Source data:
==========

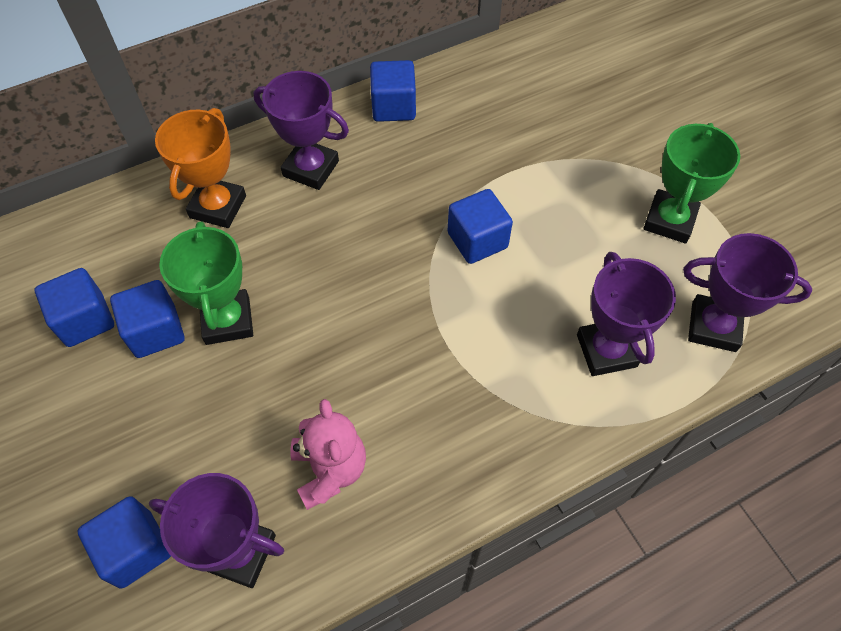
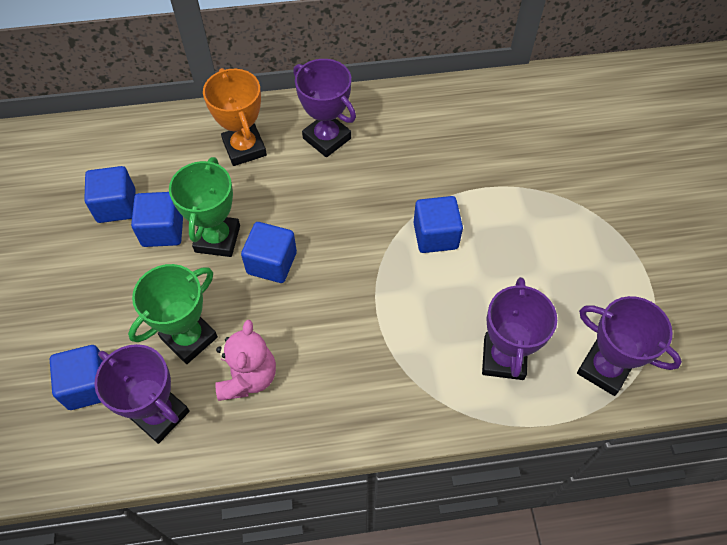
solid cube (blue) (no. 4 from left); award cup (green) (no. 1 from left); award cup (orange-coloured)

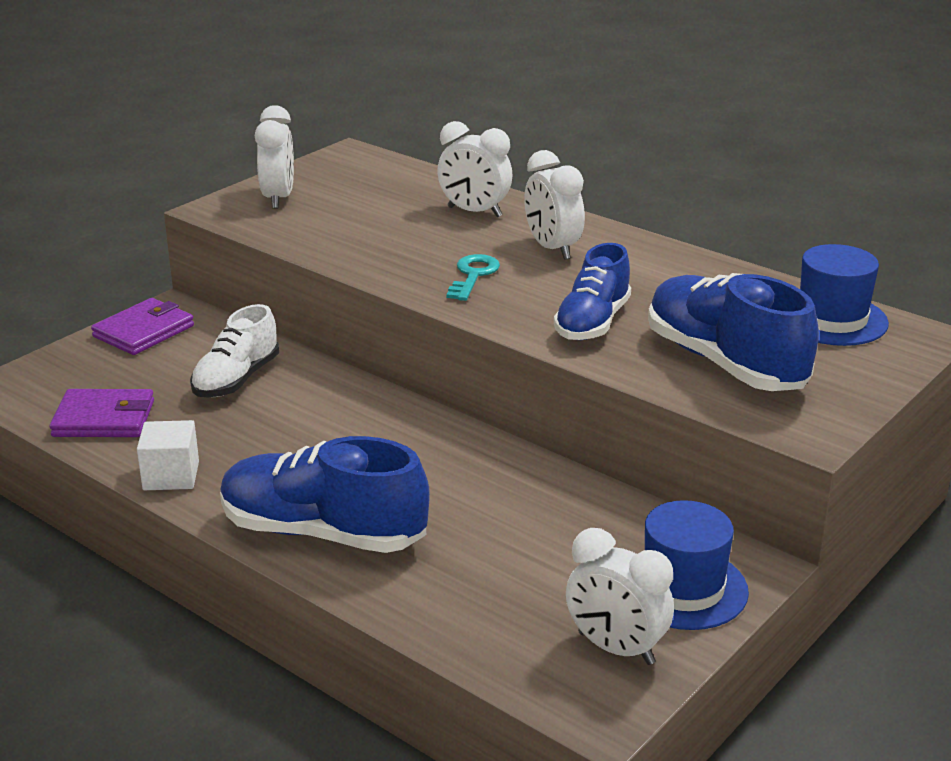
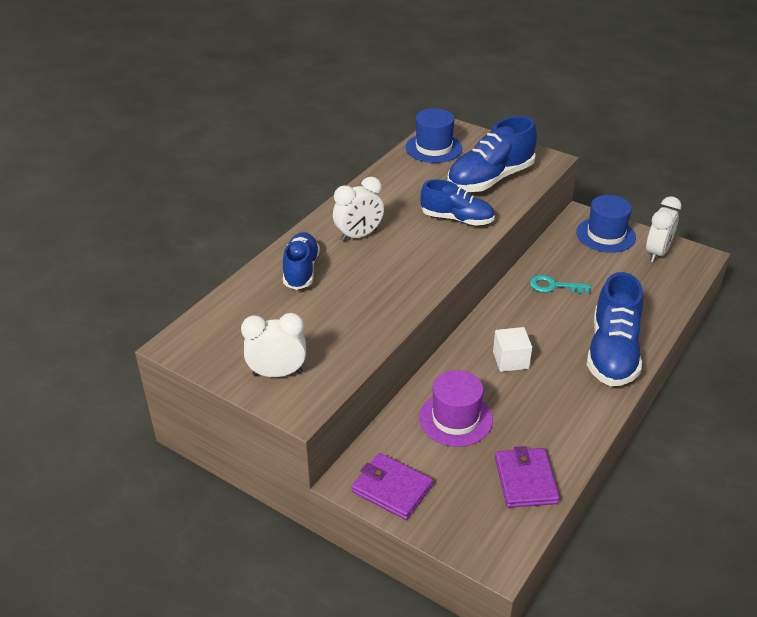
solid cube (snow-white); latchkey (turquoise); hat (violet); shoe (blue) (no. 1 from left)

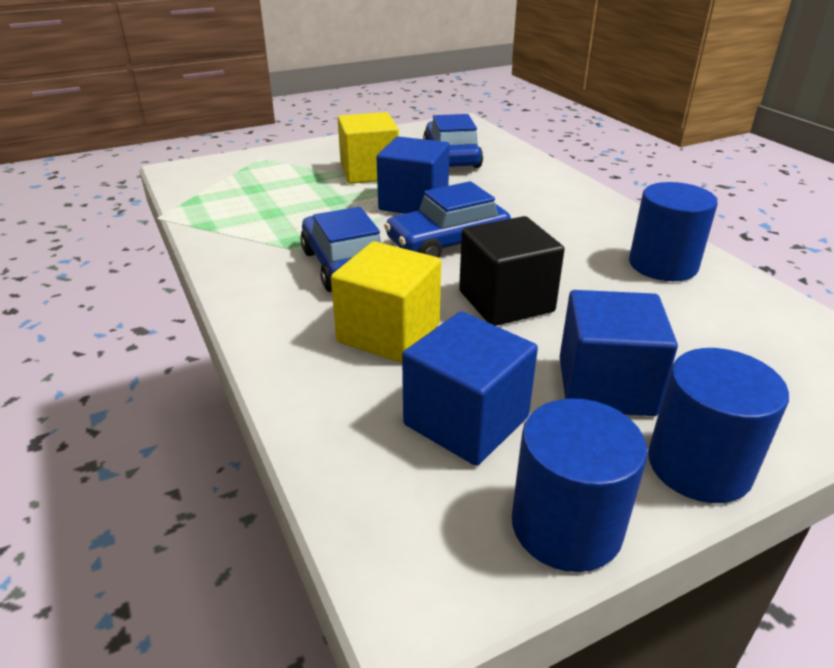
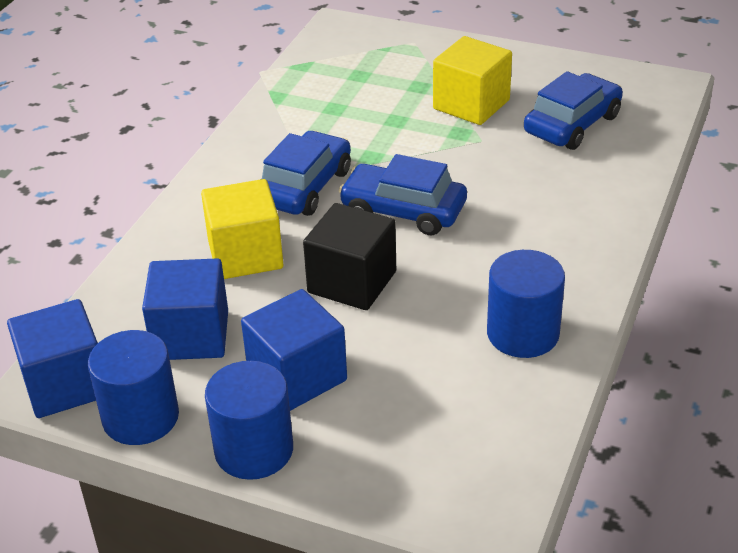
solid cube (blue) (no. 1 from left)

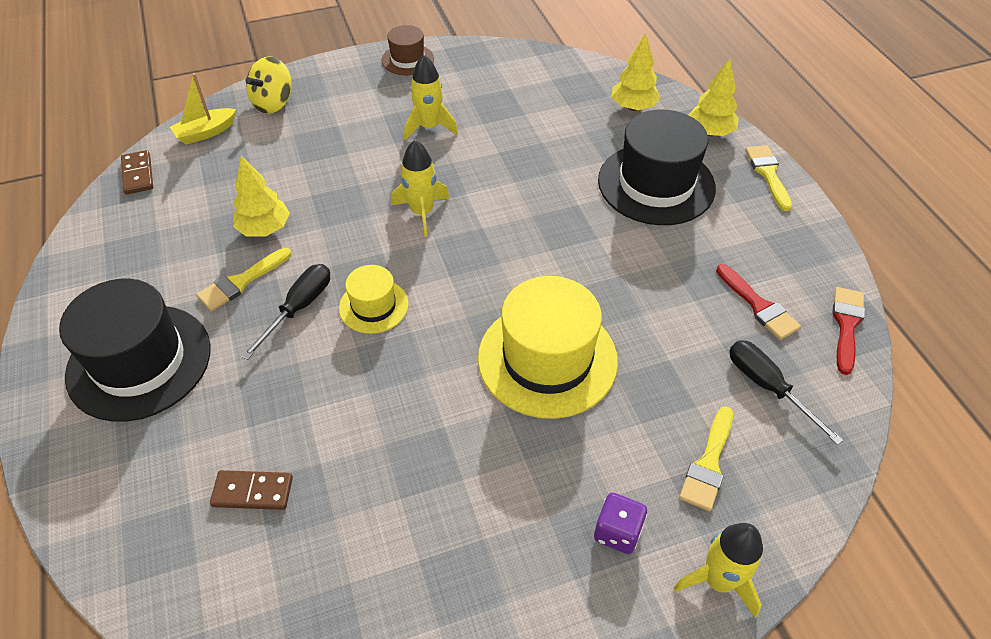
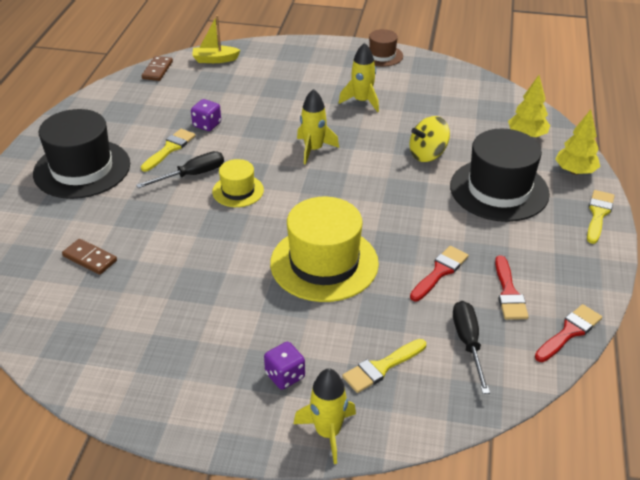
paintbrush (scarlet) (no. 1 from left); whirligig (golden); game die (violet) (no. 1 from left); paintbrush (golden) (no. 1 from left)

==========

Work request: Pictures aside, reproduce all of the material above without alteration.

Exercise output:
solid cube (blue) (no. 4 from left); award cup (green) (no. 1 from left); award cup (orange-coloured)

solid cube (snow-white); latchkey (turquoise); hat (violet); shoe (blue) (no. 1 from left)

solid cube (blue) (no. 1 from left)

paintbrush (scarlet) (no. 1 from left); whirligig (golden); game die (violet) (no. 1 from left); paintbrush (golden) (no. 1 from left)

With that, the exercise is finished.